Objective: Please repeat, exactly and with nothing added, the lines running from the line that contains "Detect every instance" to the line that contains "Target: <item>stroma</item>. Reply", both lines included.
━━━ Data for the task ━━━
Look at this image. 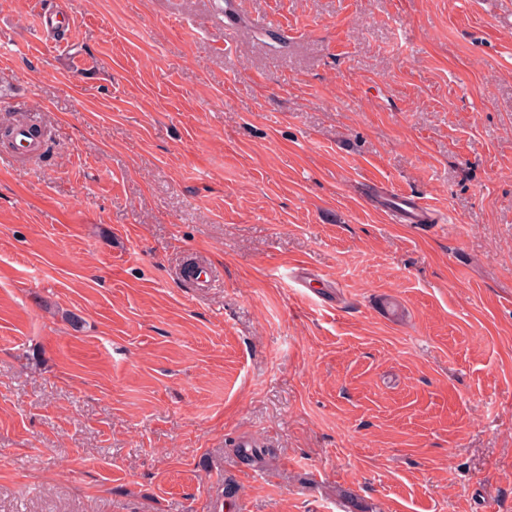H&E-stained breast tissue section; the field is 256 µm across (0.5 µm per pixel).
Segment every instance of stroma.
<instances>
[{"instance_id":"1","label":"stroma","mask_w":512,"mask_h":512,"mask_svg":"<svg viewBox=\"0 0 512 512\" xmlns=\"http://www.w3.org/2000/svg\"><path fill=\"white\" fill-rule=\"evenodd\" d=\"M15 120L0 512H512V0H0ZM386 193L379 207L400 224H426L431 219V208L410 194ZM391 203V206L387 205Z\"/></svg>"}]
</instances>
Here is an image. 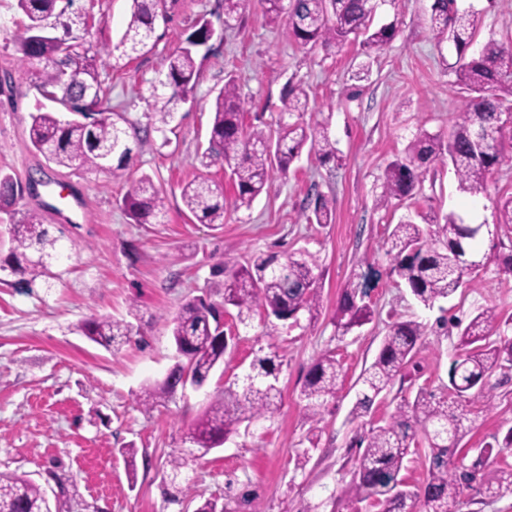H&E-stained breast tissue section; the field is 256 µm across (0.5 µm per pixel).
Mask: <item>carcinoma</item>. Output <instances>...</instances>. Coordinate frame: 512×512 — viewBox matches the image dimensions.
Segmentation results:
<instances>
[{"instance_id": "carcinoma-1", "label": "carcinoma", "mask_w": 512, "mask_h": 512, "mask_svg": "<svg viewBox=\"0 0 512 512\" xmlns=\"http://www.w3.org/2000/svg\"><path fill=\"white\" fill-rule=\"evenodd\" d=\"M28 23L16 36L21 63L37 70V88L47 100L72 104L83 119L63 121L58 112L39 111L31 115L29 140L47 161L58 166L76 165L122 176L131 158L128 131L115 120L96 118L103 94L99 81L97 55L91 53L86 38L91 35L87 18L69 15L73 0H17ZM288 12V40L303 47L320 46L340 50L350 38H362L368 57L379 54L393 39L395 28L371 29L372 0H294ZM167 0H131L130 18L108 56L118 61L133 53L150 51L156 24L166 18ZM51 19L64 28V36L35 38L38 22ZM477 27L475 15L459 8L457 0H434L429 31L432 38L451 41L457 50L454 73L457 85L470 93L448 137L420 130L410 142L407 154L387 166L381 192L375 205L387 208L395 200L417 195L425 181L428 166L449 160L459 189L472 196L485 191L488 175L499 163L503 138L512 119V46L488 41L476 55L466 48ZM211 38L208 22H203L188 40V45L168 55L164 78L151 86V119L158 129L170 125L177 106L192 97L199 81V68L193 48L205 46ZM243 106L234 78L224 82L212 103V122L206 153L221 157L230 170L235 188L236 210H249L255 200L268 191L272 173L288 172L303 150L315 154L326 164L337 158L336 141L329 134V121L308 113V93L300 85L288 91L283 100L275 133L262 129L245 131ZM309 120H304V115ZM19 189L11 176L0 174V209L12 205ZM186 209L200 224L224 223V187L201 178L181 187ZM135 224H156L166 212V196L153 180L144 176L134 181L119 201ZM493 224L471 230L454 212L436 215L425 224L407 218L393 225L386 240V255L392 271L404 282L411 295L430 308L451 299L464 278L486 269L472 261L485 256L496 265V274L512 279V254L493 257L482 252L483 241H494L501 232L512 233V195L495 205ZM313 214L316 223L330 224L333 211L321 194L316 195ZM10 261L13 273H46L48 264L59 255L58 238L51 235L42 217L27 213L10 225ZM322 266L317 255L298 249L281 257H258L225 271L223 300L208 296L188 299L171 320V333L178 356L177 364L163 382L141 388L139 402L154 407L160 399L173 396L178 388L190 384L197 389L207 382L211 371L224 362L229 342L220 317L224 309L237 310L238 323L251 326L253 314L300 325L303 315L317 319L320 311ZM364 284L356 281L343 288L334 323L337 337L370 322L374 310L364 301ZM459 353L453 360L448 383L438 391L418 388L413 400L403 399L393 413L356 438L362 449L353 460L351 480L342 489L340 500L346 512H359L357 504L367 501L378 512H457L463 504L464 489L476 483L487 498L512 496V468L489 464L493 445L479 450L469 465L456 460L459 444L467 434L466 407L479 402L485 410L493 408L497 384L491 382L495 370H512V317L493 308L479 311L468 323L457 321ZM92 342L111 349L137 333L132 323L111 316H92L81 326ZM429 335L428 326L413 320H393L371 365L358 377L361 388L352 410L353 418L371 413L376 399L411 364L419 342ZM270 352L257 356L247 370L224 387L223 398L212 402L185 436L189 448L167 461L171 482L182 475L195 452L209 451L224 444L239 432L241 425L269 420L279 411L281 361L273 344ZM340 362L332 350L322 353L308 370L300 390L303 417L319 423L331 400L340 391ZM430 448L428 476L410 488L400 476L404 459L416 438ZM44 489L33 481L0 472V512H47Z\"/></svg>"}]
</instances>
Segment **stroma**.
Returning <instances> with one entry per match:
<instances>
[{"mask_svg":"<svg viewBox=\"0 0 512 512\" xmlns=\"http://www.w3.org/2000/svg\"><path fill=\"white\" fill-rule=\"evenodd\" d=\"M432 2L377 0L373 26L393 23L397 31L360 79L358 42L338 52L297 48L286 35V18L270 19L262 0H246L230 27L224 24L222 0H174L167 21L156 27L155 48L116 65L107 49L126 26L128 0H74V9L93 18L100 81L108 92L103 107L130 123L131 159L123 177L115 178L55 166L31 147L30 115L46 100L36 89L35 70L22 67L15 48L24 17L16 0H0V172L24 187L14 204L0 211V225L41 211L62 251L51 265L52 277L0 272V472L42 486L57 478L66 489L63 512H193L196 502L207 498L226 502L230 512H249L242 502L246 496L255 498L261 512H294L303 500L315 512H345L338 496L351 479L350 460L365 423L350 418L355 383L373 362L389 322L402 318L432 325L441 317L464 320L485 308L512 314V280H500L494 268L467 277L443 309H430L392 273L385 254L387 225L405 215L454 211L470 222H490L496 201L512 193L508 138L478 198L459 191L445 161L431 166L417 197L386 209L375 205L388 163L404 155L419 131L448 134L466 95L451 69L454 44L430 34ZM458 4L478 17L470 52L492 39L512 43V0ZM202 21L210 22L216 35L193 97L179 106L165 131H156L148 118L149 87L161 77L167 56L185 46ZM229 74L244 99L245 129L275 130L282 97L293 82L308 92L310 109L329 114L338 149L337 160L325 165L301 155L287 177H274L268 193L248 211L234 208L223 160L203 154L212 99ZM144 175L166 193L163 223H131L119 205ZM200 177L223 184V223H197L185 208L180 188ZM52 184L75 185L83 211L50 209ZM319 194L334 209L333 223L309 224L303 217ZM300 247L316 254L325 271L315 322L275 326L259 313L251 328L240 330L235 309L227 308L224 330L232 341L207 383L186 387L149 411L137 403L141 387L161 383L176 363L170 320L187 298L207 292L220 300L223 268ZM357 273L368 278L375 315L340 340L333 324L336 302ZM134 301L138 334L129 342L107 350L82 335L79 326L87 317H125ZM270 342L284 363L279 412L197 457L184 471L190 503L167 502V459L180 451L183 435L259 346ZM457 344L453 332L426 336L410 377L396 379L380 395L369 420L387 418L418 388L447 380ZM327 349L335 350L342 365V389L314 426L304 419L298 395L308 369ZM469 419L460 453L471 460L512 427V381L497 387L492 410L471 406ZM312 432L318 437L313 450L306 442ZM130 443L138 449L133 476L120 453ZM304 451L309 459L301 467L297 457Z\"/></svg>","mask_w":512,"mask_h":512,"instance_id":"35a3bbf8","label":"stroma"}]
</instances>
━━━
━━━ Data for the task ━━━
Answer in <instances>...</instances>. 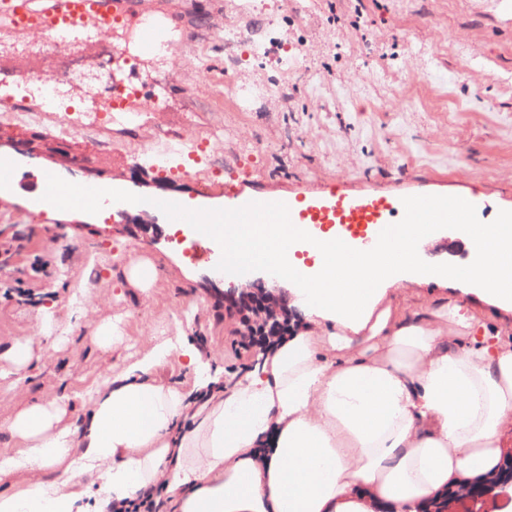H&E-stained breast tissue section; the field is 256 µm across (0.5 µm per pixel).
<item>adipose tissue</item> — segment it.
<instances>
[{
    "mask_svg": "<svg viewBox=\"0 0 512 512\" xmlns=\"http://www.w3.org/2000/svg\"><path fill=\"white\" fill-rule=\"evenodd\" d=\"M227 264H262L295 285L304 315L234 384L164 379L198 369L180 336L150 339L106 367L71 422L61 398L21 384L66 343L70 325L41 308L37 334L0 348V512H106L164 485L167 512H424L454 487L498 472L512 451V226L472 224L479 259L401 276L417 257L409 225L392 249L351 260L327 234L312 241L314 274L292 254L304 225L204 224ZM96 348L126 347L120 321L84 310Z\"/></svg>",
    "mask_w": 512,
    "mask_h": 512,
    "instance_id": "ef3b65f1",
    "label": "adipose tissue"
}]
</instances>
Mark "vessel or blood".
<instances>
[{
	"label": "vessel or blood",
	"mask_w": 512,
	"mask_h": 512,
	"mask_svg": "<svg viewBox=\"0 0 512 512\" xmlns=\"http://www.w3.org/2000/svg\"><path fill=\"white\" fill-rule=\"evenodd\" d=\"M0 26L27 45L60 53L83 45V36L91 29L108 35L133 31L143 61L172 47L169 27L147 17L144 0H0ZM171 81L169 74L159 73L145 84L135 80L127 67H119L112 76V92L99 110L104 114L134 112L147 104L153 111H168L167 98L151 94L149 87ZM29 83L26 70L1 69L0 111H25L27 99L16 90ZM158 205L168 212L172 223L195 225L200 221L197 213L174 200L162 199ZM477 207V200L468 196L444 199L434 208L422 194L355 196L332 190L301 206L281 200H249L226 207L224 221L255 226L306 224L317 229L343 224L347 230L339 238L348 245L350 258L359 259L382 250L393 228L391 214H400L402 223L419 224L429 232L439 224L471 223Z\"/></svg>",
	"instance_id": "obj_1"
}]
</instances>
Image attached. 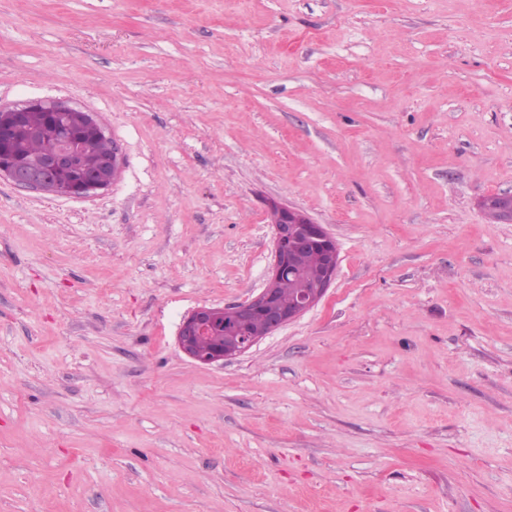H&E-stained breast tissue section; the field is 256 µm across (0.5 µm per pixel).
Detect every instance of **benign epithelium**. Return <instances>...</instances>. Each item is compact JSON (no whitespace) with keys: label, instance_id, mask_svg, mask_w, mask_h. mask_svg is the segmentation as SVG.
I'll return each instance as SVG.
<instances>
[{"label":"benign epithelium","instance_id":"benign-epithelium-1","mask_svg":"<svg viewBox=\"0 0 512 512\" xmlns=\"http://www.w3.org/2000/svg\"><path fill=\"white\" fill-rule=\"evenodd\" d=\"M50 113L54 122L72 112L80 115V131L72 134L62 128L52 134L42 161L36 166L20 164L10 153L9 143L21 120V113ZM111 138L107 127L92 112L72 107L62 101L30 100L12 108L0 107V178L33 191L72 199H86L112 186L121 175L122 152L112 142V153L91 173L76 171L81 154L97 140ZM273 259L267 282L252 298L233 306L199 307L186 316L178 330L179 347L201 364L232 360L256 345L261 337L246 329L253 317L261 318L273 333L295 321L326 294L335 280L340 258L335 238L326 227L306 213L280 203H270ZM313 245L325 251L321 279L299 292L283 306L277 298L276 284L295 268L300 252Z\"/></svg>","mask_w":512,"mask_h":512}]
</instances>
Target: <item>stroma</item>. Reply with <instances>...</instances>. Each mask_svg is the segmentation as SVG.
━━━
━━━ Data for the task ━━━
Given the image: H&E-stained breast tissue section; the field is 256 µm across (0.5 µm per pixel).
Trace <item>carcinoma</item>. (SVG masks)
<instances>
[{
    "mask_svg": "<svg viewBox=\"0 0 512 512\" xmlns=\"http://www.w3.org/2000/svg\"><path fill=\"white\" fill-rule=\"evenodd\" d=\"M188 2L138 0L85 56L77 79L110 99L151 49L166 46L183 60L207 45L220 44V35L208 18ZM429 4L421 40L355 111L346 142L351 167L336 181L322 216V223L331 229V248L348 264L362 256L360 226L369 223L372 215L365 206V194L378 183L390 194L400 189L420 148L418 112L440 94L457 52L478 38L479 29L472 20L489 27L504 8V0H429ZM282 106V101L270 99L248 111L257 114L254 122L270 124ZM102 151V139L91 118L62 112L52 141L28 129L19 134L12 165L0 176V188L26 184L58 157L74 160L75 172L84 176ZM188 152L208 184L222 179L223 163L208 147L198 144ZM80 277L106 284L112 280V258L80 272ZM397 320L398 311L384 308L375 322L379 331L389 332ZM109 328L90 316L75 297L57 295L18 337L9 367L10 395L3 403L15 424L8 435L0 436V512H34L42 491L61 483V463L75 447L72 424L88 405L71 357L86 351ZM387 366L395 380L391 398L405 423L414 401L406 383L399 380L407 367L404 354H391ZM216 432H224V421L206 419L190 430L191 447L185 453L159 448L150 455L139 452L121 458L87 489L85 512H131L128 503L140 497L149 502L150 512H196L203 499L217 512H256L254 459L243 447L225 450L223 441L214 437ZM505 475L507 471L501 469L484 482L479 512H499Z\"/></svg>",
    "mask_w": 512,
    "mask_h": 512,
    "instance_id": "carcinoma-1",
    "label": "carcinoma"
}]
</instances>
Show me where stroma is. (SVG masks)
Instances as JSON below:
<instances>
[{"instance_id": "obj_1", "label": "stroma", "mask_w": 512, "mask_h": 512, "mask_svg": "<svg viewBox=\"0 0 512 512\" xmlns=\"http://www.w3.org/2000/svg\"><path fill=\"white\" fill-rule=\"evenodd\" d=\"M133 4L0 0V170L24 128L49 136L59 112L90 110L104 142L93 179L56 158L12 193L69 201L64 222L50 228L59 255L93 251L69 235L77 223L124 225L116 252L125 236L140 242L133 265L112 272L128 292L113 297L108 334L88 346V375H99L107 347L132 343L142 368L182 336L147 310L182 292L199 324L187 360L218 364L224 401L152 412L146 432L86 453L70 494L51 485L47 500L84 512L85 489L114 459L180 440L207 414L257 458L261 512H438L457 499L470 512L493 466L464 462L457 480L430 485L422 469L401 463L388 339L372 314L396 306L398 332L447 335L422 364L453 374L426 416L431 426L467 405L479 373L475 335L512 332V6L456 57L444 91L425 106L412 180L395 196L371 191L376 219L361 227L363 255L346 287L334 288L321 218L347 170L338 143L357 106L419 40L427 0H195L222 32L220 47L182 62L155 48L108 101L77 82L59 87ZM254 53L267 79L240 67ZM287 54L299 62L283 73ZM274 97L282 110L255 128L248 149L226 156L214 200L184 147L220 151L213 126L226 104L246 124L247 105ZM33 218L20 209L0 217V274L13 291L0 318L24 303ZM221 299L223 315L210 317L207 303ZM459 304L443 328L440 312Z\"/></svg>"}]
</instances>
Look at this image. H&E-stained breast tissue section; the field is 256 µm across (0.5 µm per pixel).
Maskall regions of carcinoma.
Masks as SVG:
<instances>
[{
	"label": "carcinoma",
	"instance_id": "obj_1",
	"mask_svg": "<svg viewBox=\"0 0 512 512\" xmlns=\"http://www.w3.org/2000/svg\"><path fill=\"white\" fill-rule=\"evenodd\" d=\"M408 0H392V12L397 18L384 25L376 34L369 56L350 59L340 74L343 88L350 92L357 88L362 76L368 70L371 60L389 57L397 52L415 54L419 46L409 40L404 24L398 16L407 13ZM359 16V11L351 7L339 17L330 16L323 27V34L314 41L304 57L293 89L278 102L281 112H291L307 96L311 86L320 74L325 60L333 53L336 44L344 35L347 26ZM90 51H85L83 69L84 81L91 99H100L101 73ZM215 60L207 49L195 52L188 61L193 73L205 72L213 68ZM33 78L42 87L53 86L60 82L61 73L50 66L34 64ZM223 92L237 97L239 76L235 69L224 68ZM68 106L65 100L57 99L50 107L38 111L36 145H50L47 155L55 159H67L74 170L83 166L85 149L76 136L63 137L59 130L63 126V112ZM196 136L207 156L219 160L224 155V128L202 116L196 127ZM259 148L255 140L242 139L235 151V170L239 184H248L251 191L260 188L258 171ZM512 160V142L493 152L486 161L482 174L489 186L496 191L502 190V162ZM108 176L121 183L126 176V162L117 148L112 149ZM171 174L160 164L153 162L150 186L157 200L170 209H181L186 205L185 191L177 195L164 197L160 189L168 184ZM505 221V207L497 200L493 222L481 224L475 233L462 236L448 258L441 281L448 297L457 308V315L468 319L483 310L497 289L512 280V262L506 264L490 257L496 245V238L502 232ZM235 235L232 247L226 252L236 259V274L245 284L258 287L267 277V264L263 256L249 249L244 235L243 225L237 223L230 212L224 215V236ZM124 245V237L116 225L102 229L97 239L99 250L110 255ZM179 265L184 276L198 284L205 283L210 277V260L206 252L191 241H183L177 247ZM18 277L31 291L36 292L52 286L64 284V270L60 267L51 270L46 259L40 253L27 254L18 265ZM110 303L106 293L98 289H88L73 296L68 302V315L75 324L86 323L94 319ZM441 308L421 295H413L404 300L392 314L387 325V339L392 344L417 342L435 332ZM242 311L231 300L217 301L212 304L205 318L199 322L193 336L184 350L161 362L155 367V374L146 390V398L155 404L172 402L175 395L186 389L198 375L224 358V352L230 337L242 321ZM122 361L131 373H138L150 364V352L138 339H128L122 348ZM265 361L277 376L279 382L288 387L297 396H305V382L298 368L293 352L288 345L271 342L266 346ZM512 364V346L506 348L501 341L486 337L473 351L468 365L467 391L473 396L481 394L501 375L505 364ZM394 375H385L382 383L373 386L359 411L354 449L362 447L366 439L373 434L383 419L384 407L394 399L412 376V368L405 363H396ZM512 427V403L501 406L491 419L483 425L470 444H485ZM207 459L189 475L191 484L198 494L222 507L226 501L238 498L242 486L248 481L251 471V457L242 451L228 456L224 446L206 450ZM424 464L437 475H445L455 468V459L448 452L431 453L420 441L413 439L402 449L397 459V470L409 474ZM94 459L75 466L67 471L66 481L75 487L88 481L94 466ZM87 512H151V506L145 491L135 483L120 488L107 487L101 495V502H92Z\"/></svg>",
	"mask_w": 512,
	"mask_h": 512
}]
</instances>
━━━
Written answer:
Detect every instance of **benign epithelium**. Return <instances>...</instances>. Each item is compact JSON (no whitespace) with keys: label, instance_id, mask_svg, mask_w, mask_h. mask_svg is the segmentation as SVG.
I'll return each instance as SVG.
<instances>
[{"label":"benign epithelium","instance_id":"benign-epithelium-1","mask_svg":"<svg viewBox=\"0 0 512 512\" xmlns=\"http://www.w3.org/2000/svg\"><path fill=\"white\" fill-rule=\"evenodd\" d=\"M50 113L54 122L72 112L80 115V131L72 134L62 128L52 134L42 161L36 166L20 164L10 153L9 143L21 120V113ZM111 138L107 127L92 112L72 107L62 101L30 100L12 108L0 107V178L33 191L72 199H86L112 186L121 175L122 152L112 142V153L91 173L76 171L81 154L97 140ZM273 259L267 282L252 298L233 306L199 307L186 316L178 330L179 347L201 364L232 360L256 345L261 337L246 329L253 317L261 318L273 333L295 321L326 294L335 280L340 258L335 238L326 227L306 213L280 203H270ZM313 245L325 251L321 279L299 292L283 306L277 298L276 284L295 268L300 252Z\"/></svg>","mask_w":512,"mask_h":512}]
</instances>
Target: <item>stroma</item>. Reply with <instances>...</instances>. Each mask_svg is the segmentation as SVG.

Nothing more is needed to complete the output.